## Input records

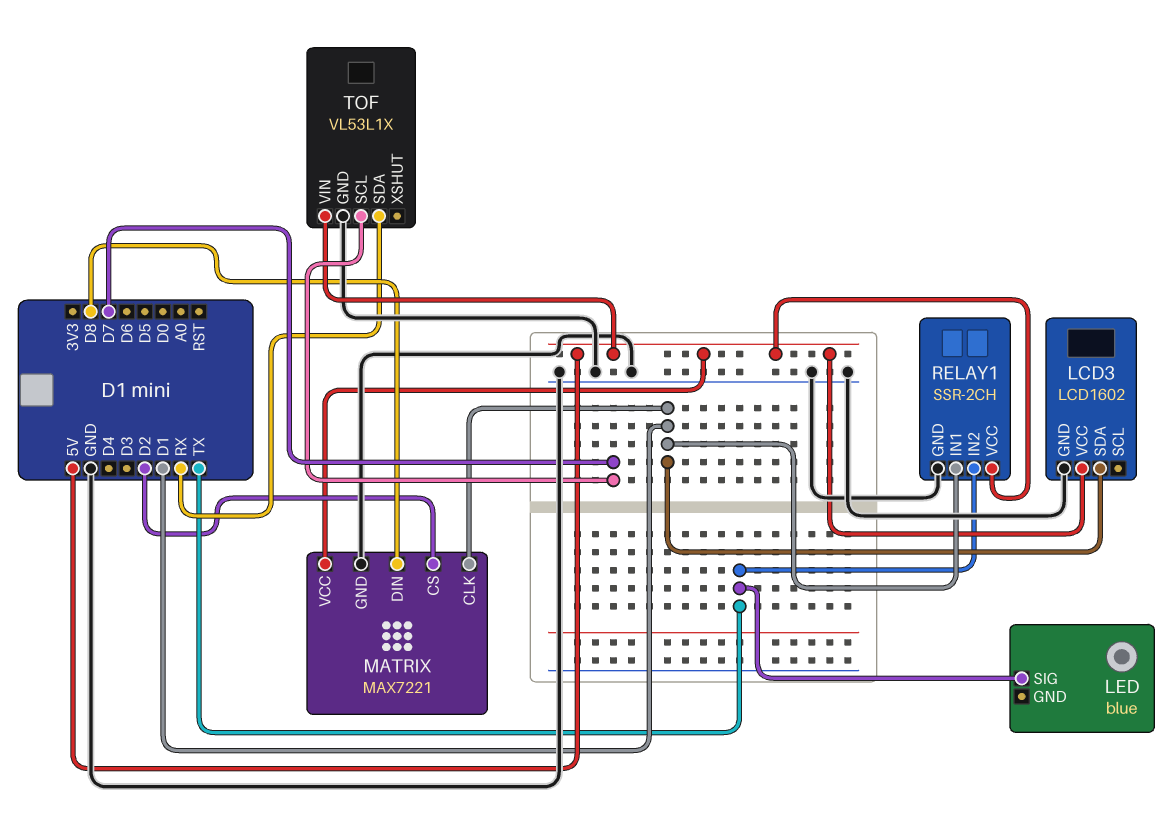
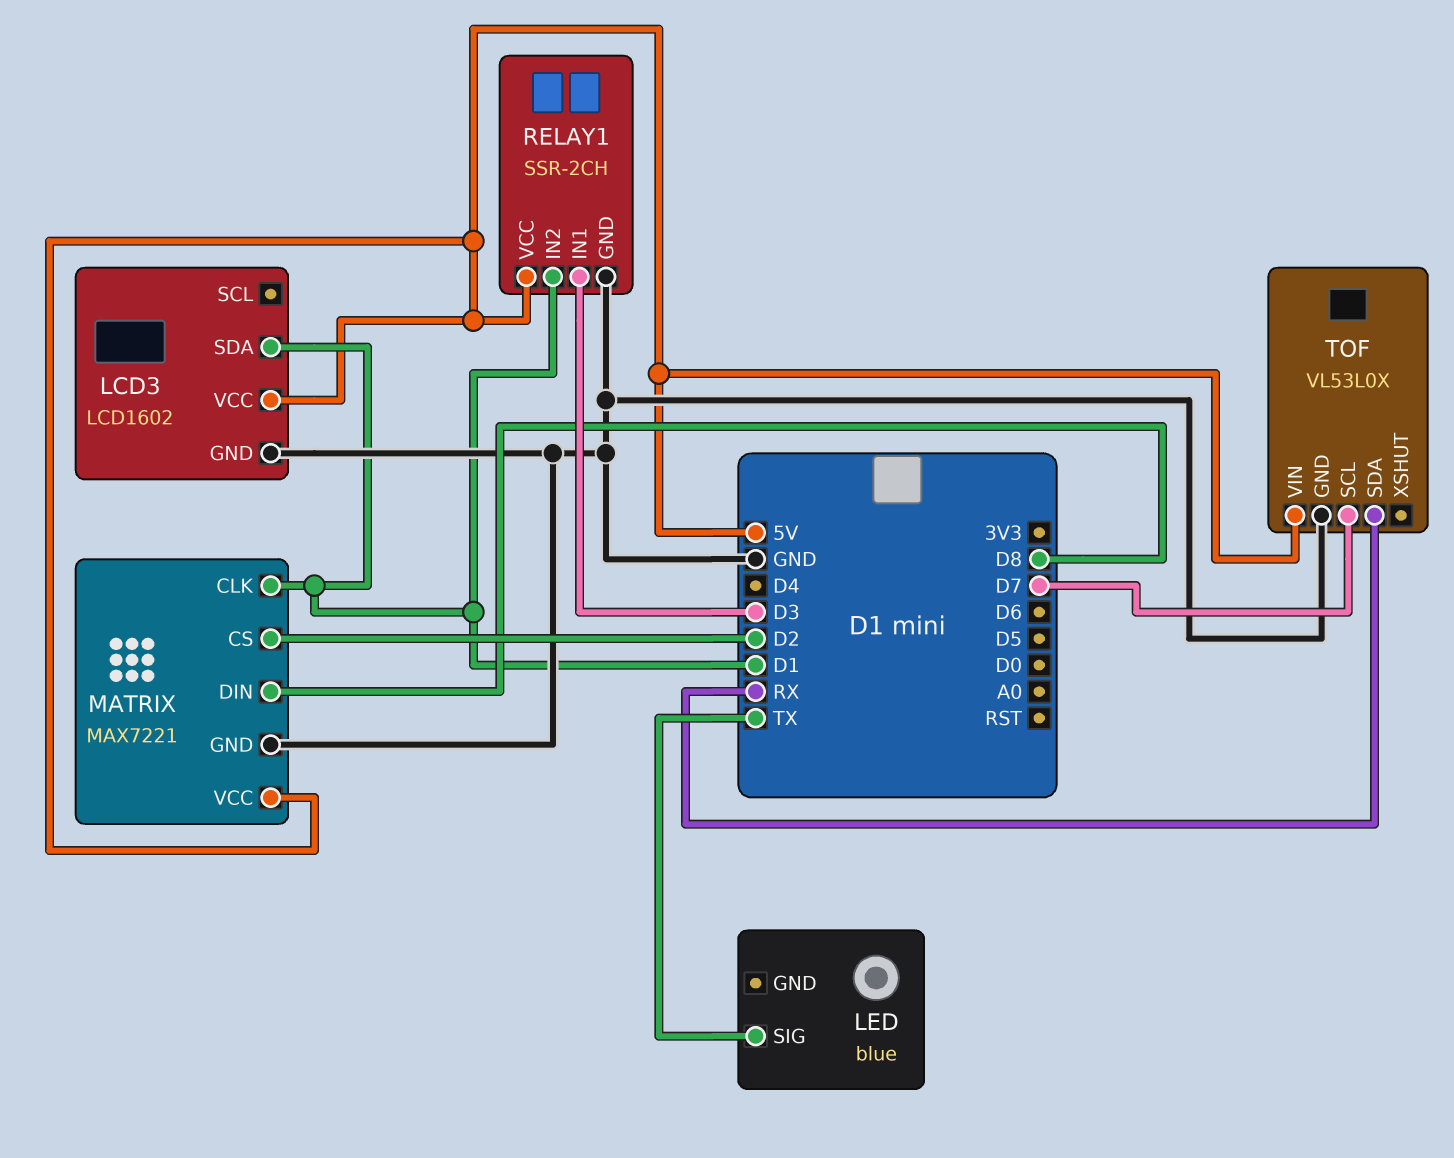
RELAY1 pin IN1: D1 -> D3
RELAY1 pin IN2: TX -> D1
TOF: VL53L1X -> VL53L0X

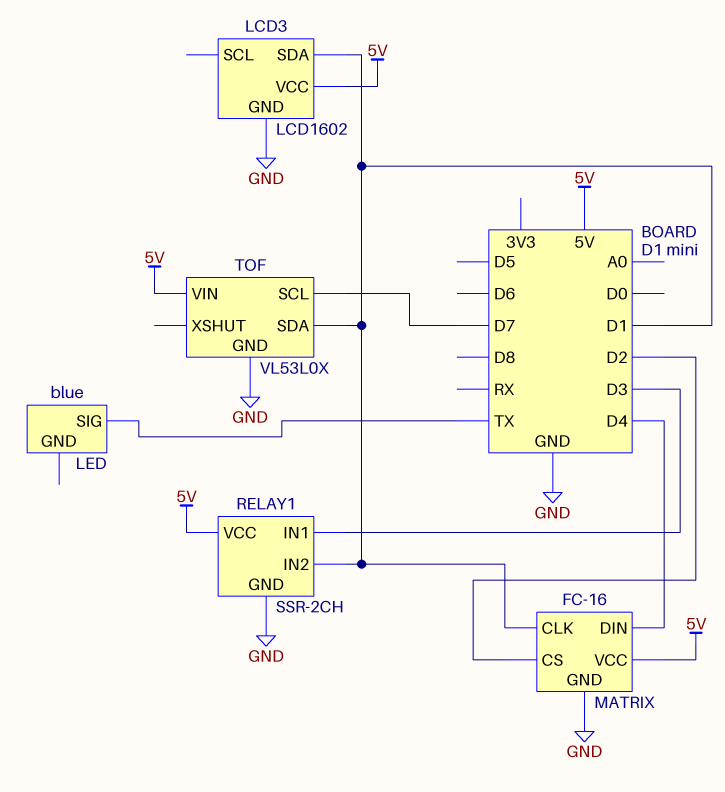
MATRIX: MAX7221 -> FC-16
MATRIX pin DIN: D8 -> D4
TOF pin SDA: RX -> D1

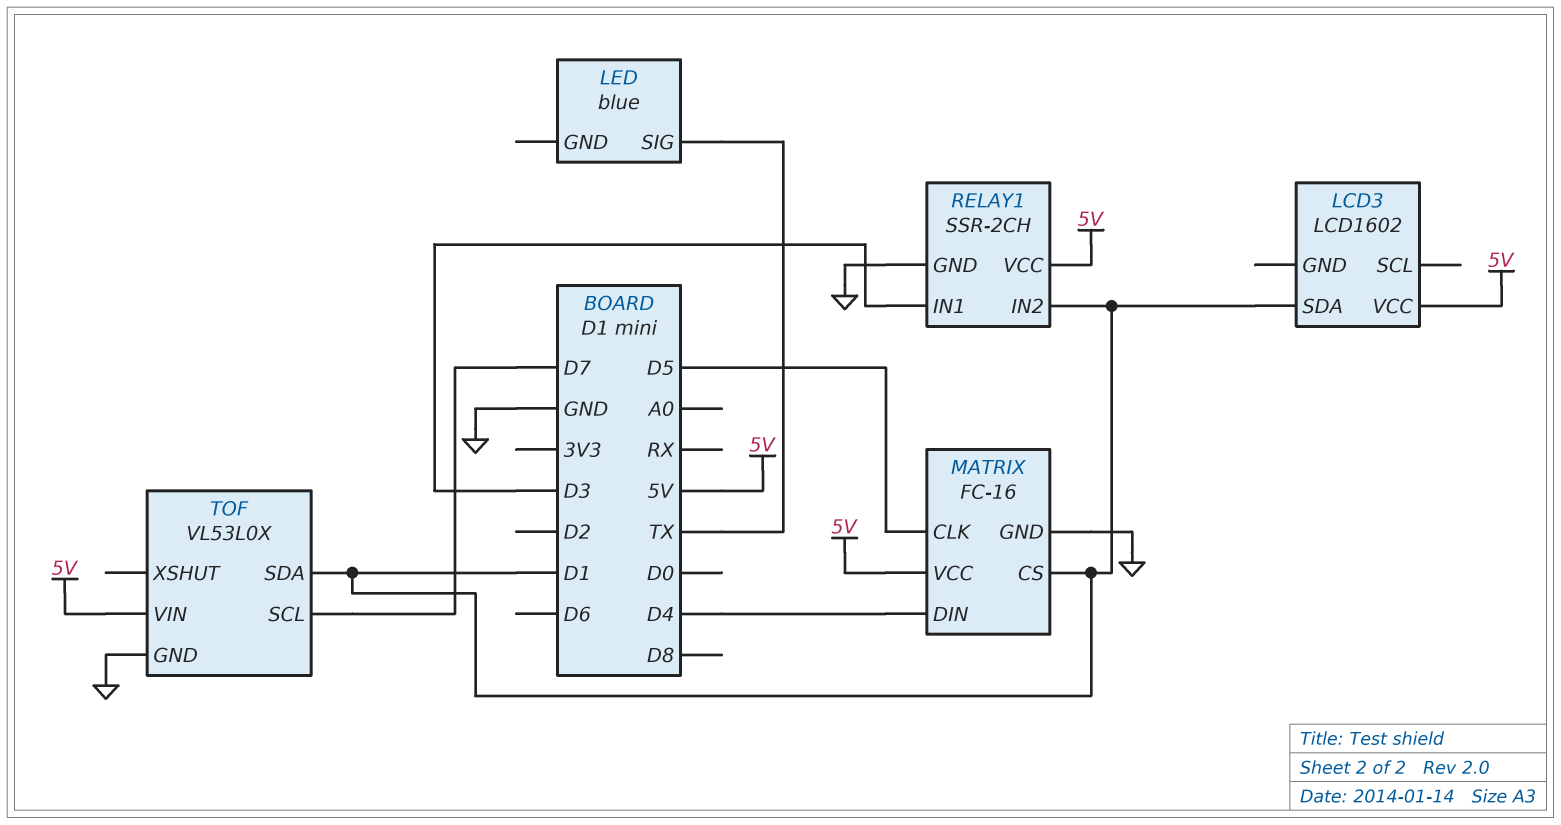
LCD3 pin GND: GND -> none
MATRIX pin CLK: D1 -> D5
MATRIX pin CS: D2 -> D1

## Exercise description
Each line from the one with "TOF pin SDA: RX -> D1" to the last line of the listing should be returned exactly, both ends included, and no picture with them.

## Solution to this task
TOF pin SDA: RX -> D1

LCD3 pin GND: GND -> none
MATRIX pin CLK: D1 -> D5
MATRIX pin CS: D2 -> D1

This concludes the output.